WHAT IS NEEDED
Pull every line that includes the word "camera" out of the data below and copy it.

ENTRIES SUPPLIED
• • •
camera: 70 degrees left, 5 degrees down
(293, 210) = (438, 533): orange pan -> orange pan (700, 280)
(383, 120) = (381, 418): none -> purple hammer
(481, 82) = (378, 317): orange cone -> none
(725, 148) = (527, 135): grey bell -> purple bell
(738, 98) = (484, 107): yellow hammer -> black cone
• • •
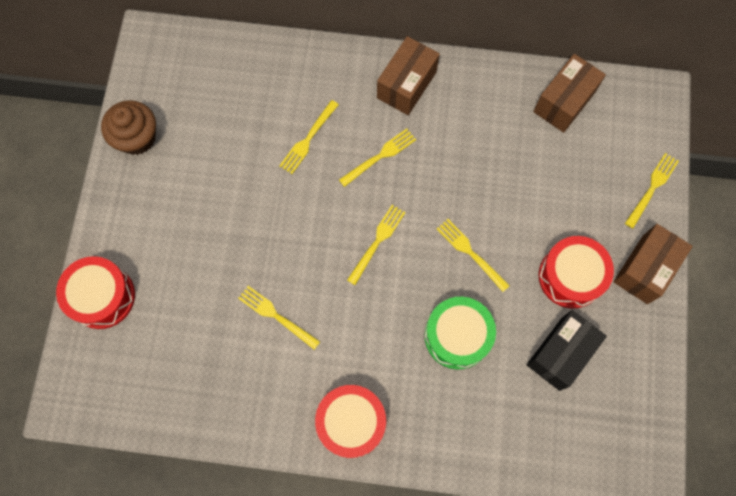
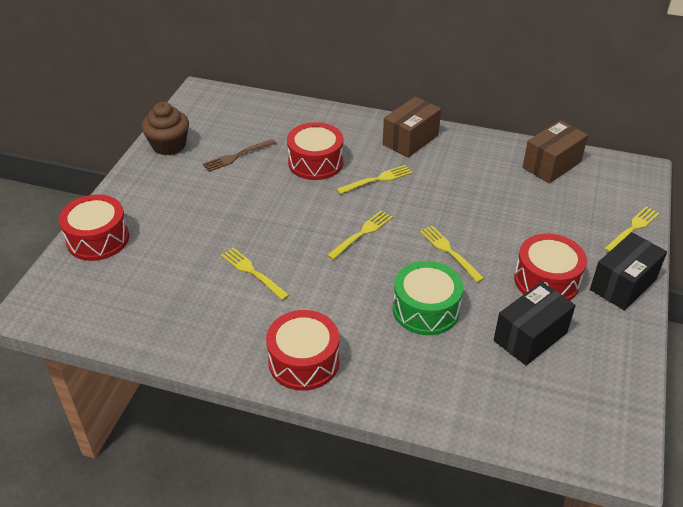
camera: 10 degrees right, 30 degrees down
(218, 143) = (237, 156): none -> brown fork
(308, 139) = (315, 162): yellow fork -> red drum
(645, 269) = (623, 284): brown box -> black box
• • •
OUTPUT OF THE TASK
camera: 70 degrees left, 5 degrees down
camera: 10 degrees right, 30 degrees down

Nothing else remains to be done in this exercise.